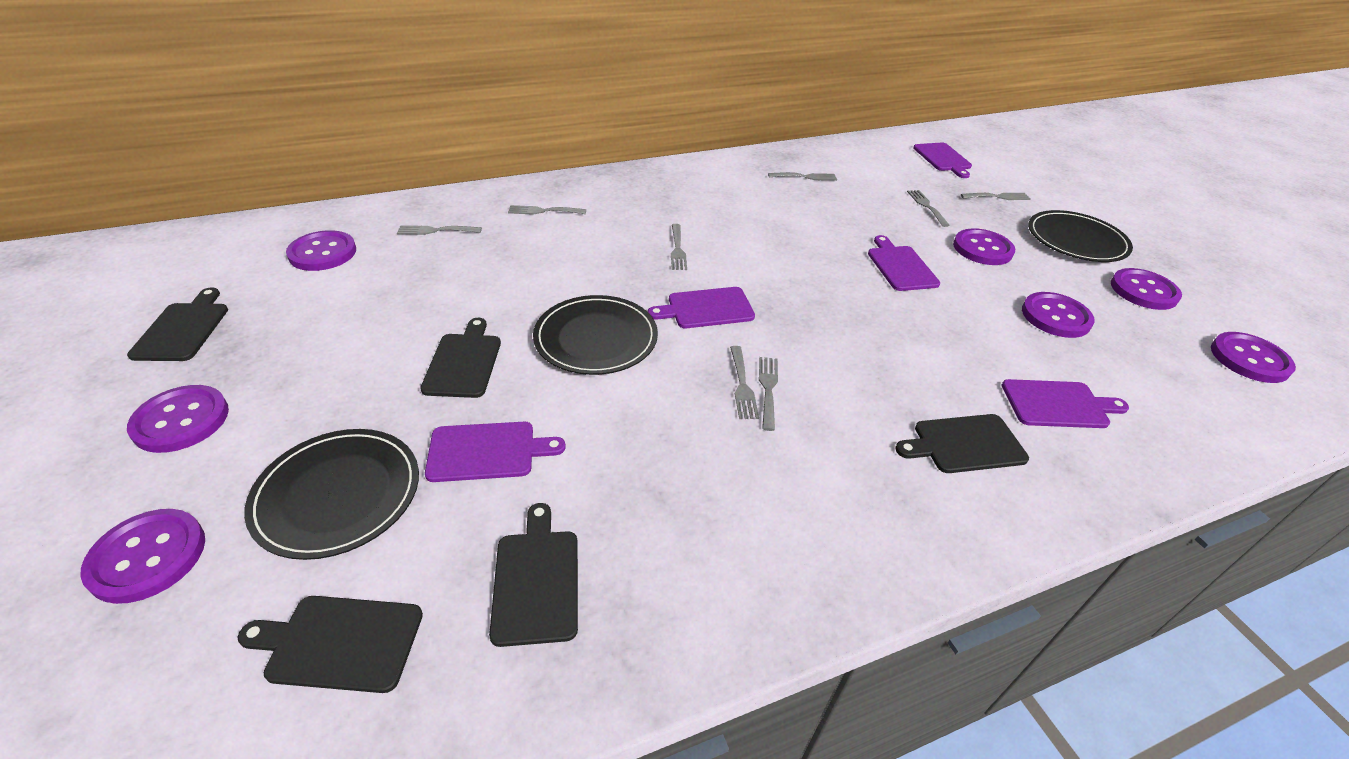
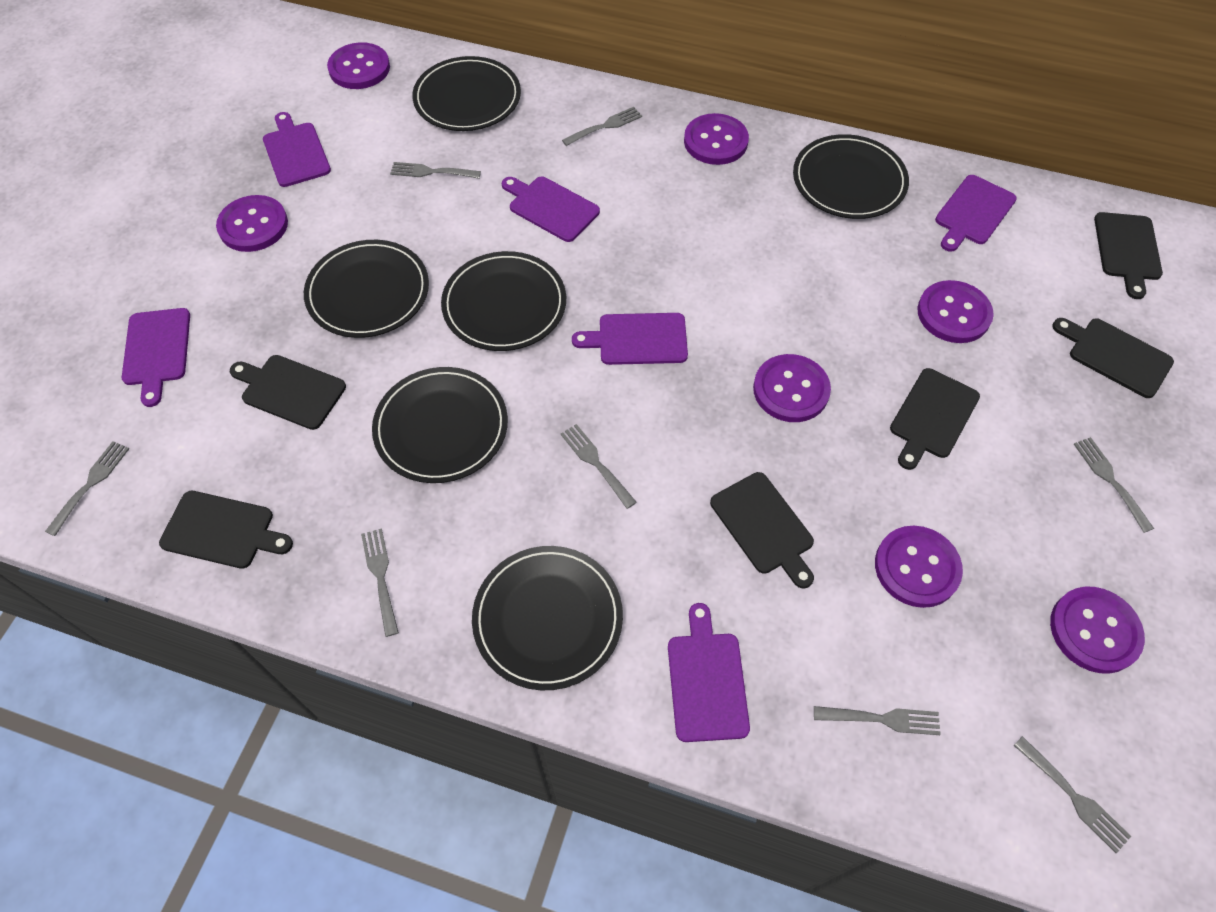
black cutting board: 5 -> 6
black plate: 3 -> 6
purple cutting board: 5 -> 6

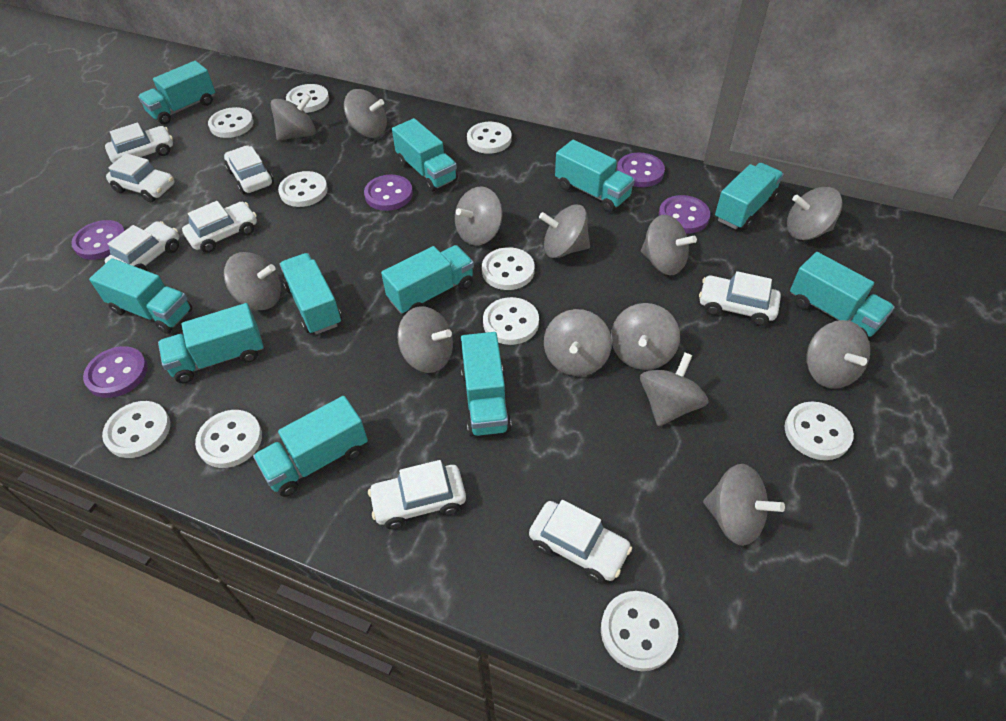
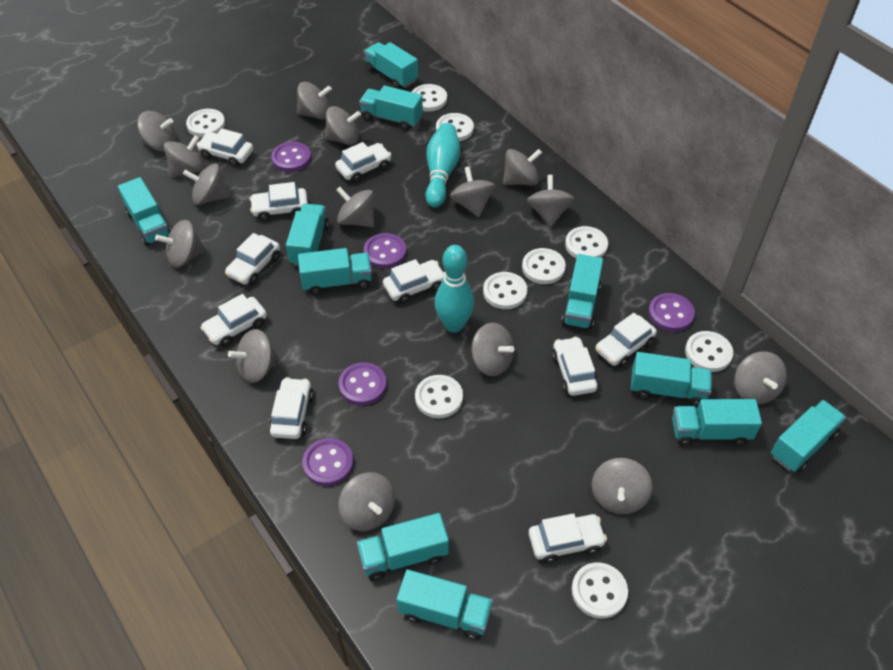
grey spinning top: 13 -> 15
turquoise bowling pin: 0 -> 2
white button: 10 -> 9
white car: 8 -> 10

____________

- [Action item]: In your copy, exclude the pictures and repeat each entry above exactly.

- [Solution to this task]:
black cutting board: 5 -> 6
black plate: 3 -> 6
purple cutting board: 5 -> 6

grey spinning top: 13 -> 15
turquoise bowling pin: 0 -> 2
white button: 10 -> 9
white car: 8 -> 10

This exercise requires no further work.